EXERCISE DETAILS: Filter the entries below, keeping only lines with the word "none".

PROVIDED RECORDS:
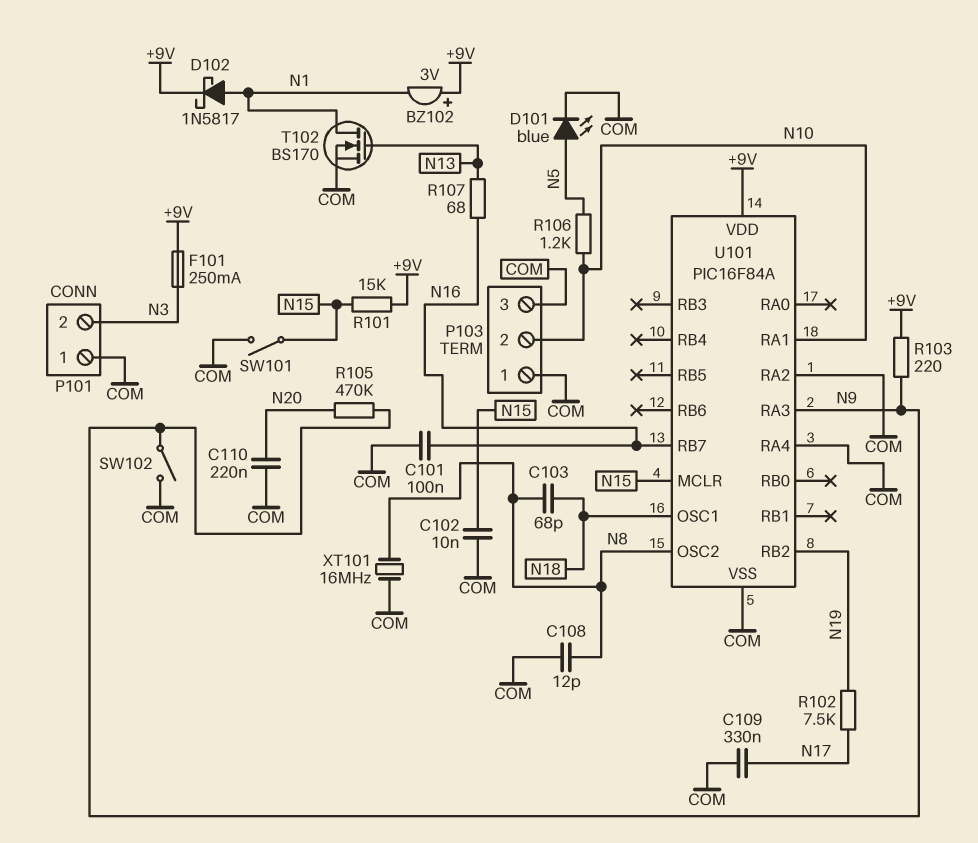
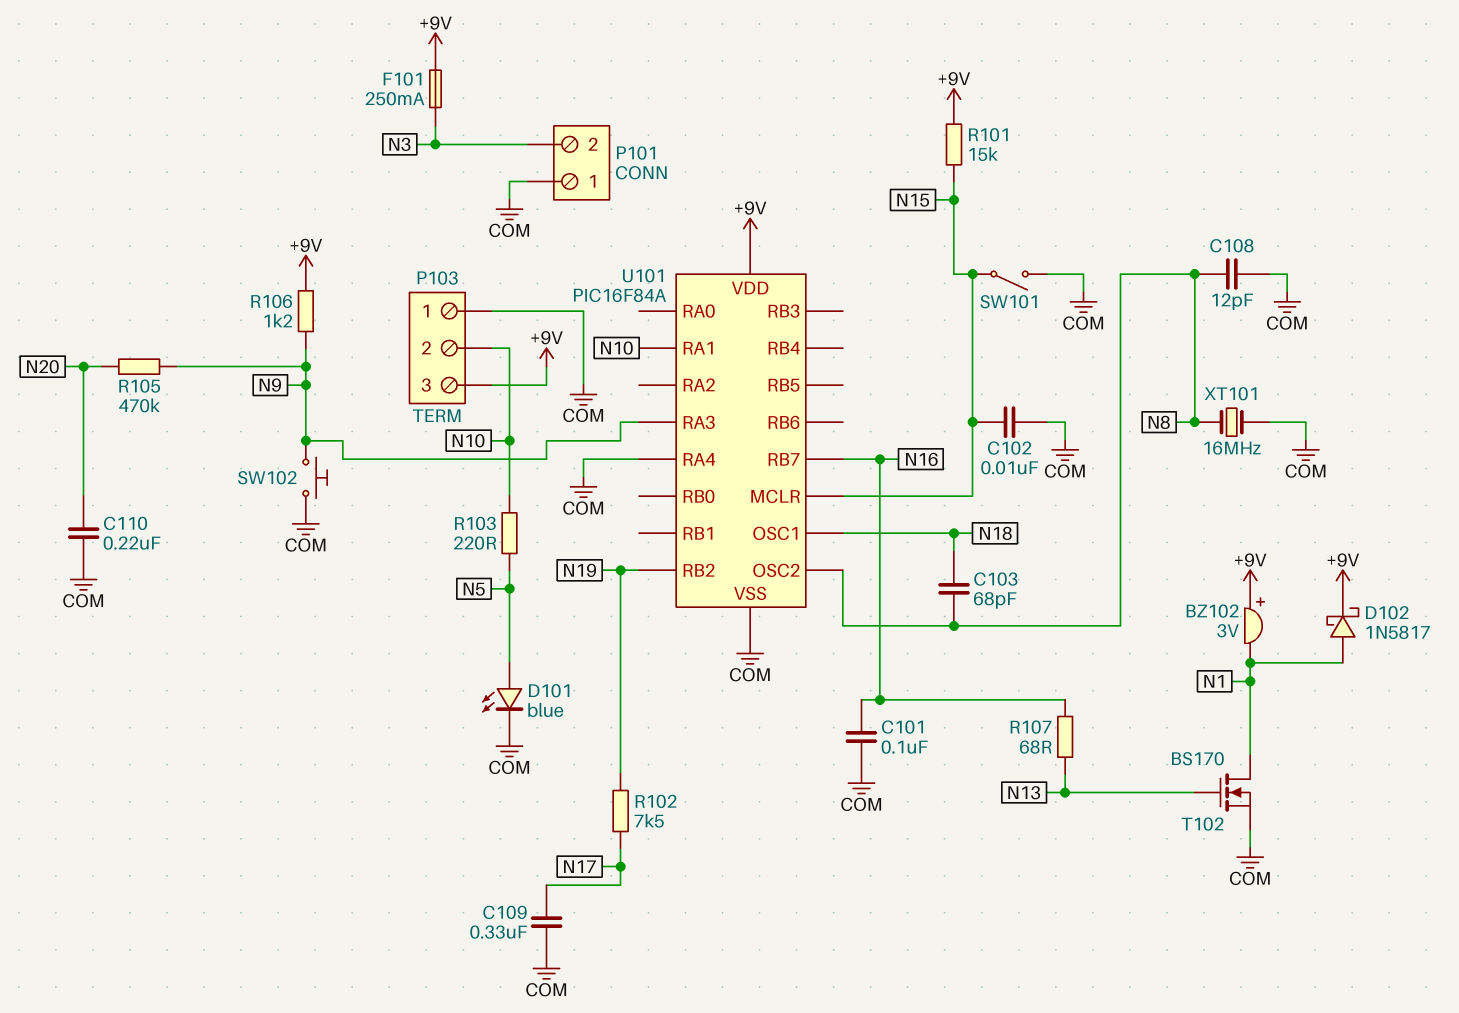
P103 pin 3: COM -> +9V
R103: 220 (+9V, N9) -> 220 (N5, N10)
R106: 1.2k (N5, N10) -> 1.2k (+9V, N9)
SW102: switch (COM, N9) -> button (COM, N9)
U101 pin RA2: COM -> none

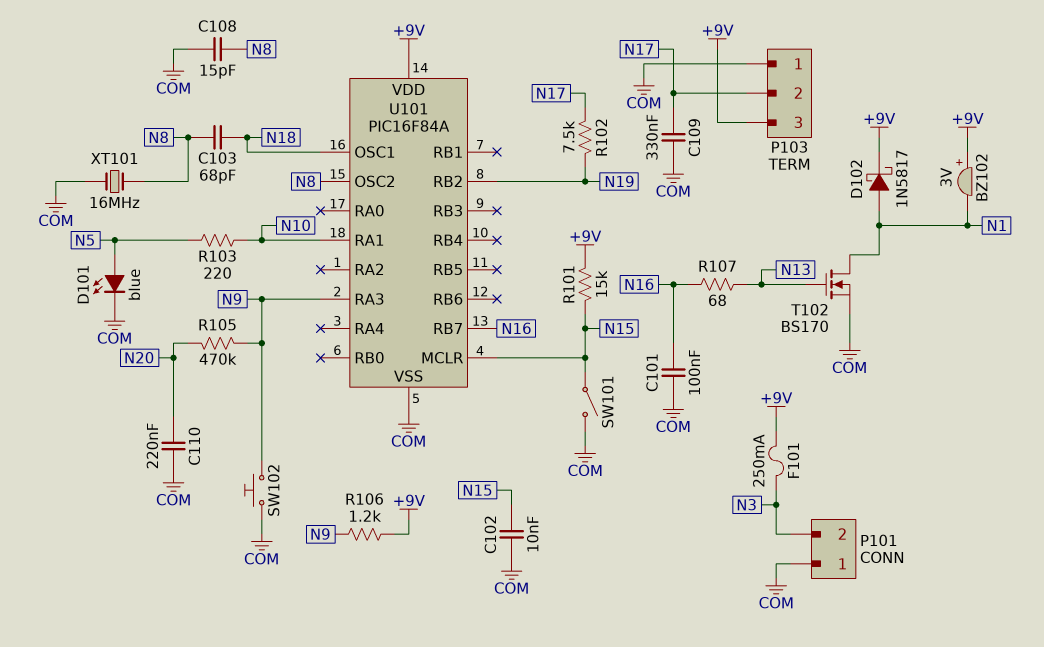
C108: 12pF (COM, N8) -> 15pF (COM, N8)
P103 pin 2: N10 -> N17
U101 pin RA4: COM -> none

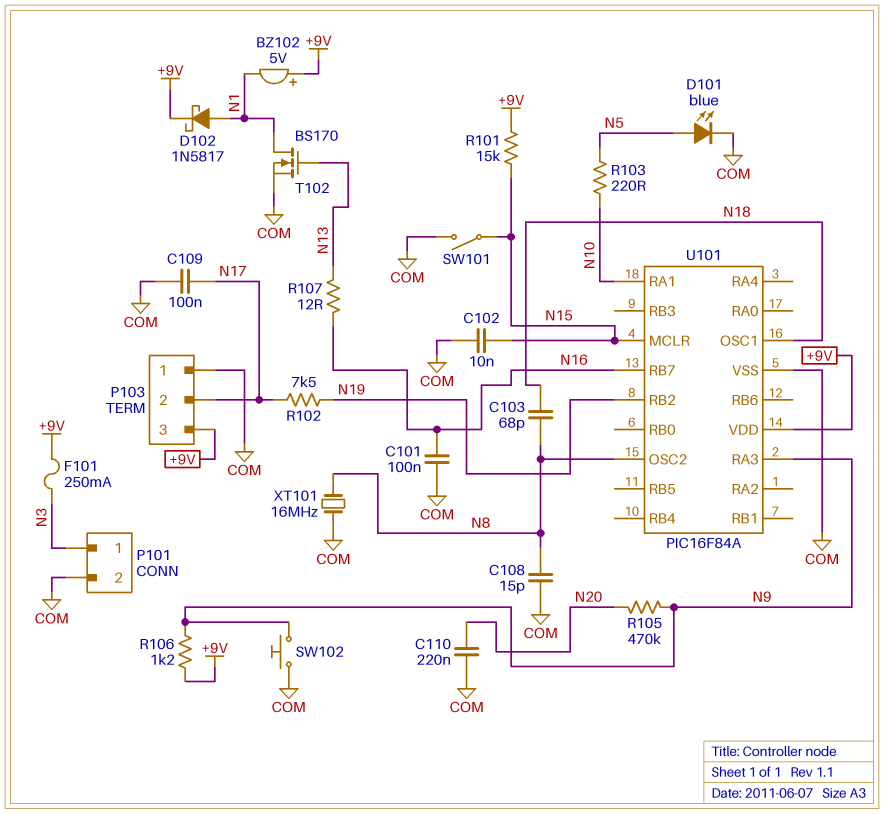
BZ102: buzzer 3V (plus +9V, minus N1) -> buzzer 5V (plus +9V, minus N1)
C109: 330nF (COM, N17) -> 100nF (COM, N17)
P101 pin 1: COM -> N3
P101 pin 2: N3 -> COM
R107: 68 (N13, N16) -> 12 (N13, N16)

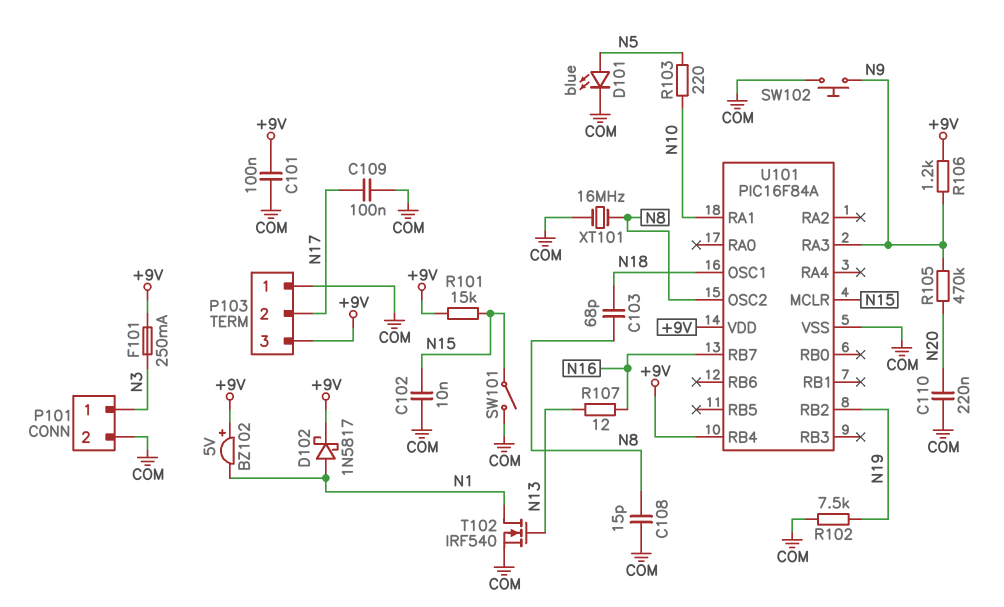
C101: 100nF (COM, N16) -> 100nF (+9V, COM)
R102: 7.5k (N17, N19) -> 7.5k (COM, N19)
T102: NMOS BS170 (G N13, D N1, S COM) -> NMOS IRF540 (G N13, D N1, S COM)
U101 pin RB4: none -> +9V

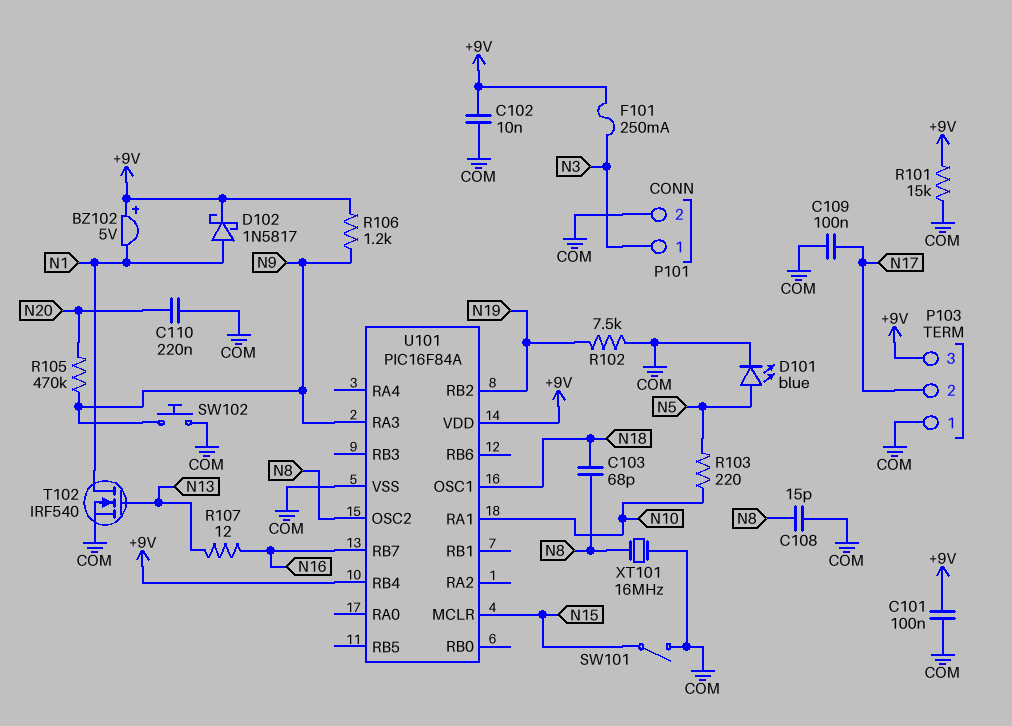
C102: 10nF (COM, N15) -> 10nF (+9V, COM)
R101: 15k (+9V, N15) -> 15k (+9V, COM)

YOUR RESPONSE:
U101 pin RA2: COM -> none
U101 pin RA4: COM -> none
U101 pin RB4: none -> +9V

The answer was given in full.